+++ STORED DATA +++
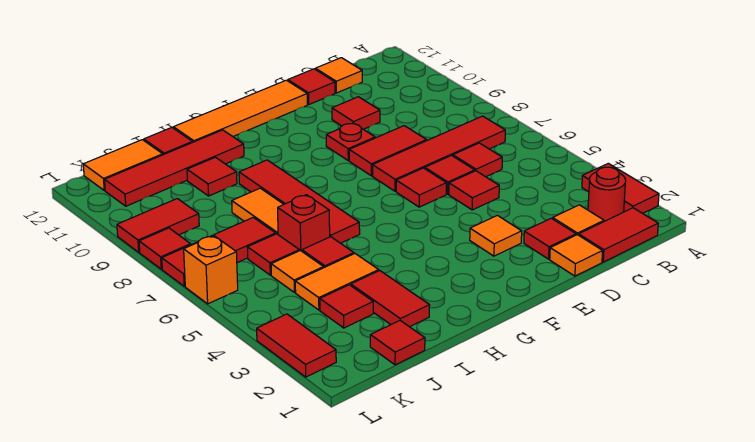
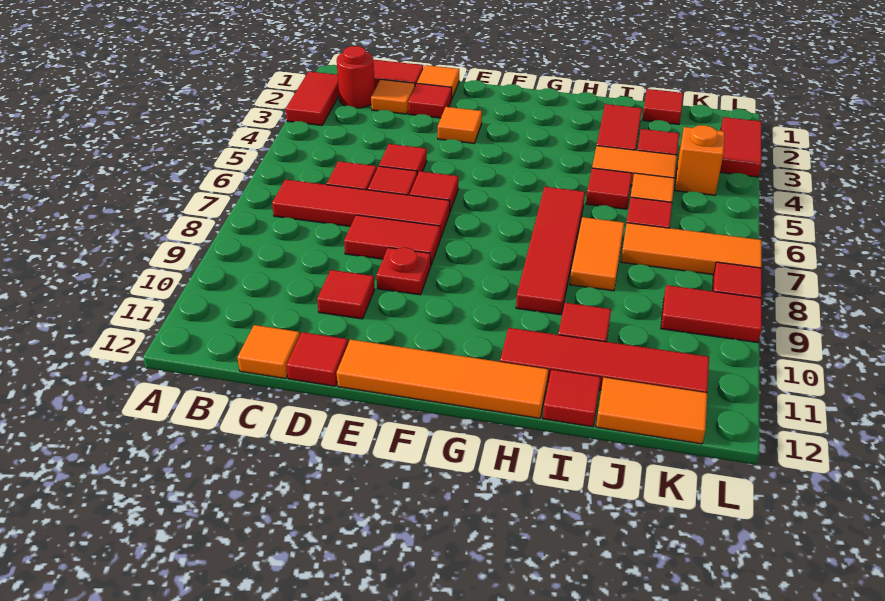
red brick I6 level 1 -> none
red tile J7:L7 level 1 -> orange tile J7:L7 level 1
orange brick L6 level 1 -> orange brick K4 level 1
+++
Each line from the one containing "red tile J7:L7" to the end of the listing above should be copied exactly, and nothing else.

RESPONSE FOR THIS EXERCISE
red tile J7:L7 level 1 -> orange tile J7:L7 level 1
orange brick L6 level 1 -> orange brick K4 level 1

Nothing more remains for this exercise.